WHAT THE EXERCISE ASKS: For the material below, return exactly the lines starting at the one holding "yellow brick B5:B6" and ending at the one holding "yellow brick D10", counting both as part of the range.

RECORDS FOR THIS TASK:
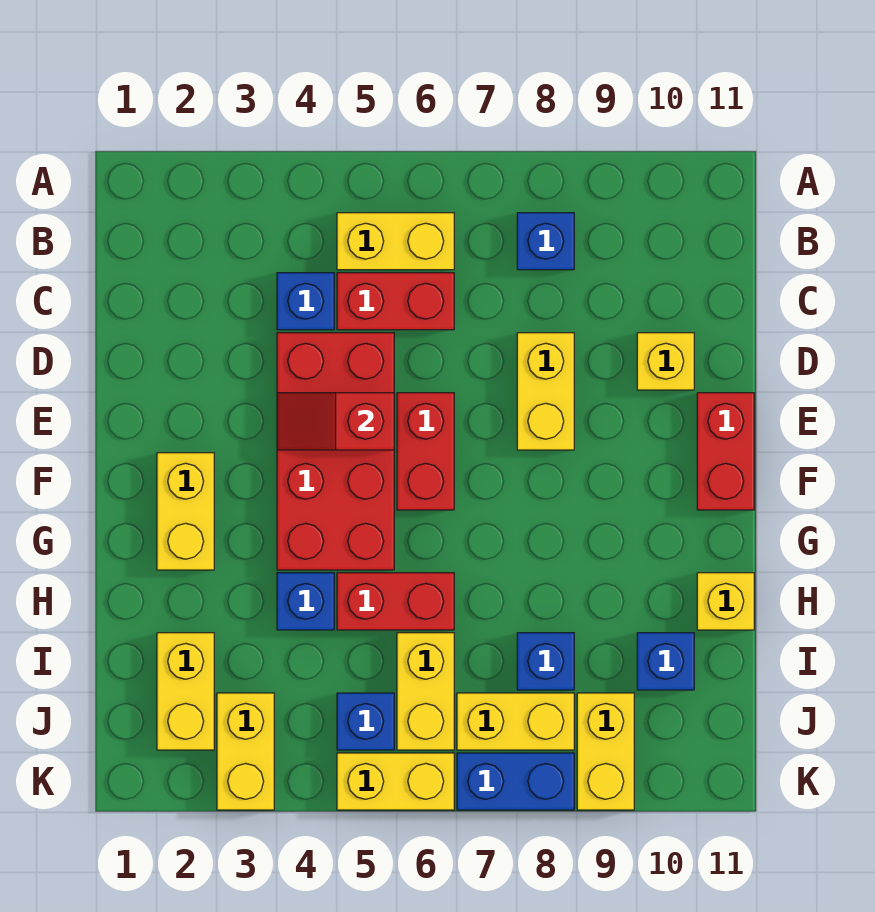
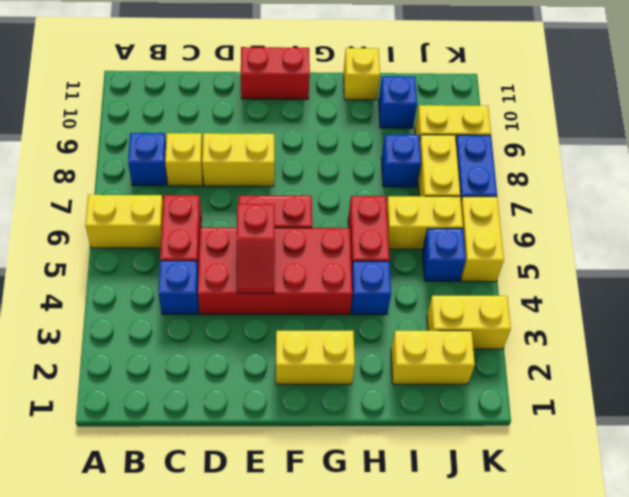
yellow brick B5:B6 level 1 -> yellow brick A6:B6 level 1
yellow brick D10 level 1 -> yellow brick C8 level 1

* * *

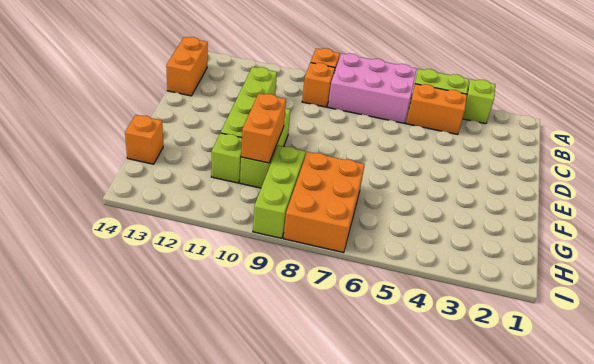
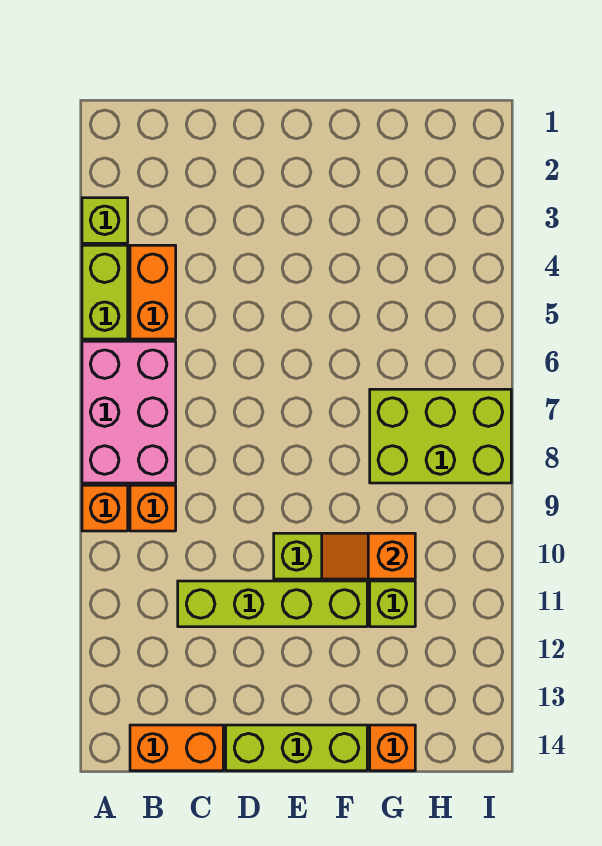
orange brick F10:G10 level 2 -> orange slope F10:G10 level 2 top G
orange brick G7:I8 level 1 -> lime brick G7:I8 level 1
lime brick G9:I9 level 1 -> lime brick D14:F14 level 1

--

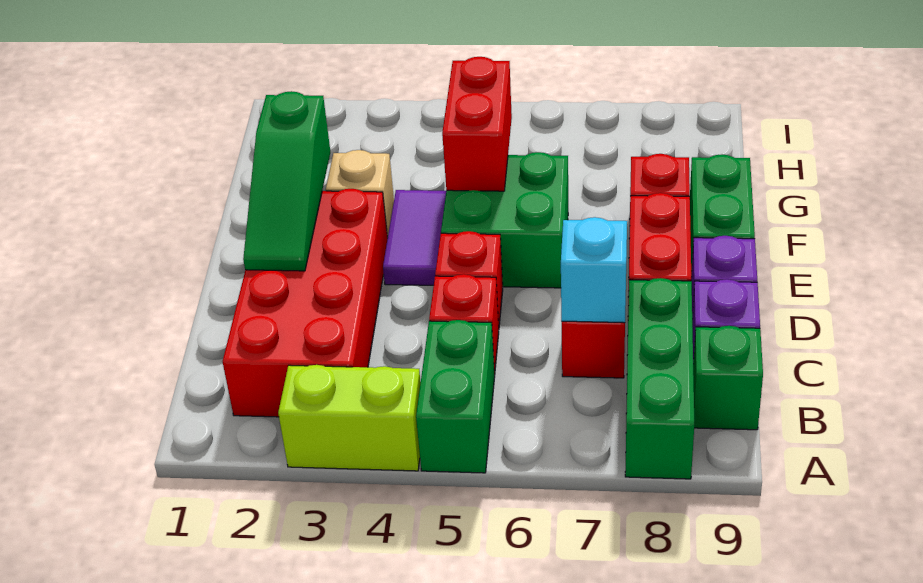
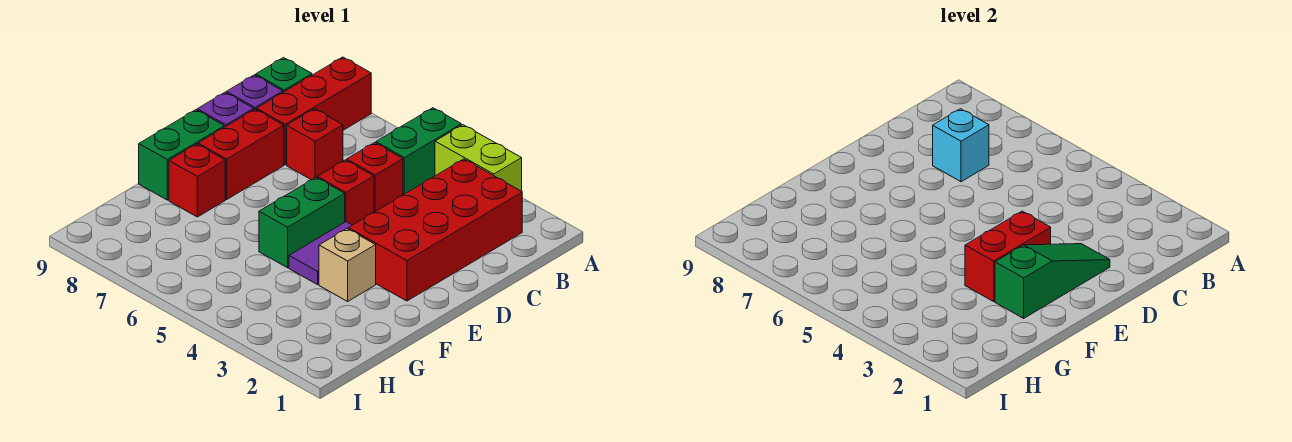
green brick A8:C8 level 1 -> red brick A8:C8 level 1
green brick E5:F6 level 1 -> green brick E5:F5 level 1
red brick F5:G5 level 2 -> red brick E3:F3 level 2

SOLUTION TO THE PROBLEM:
yellow brick B5:B6 level 1 -> yellow brick A6:B6 level 1
yellow brick D10 level 1 -> yellow brick C8 level 1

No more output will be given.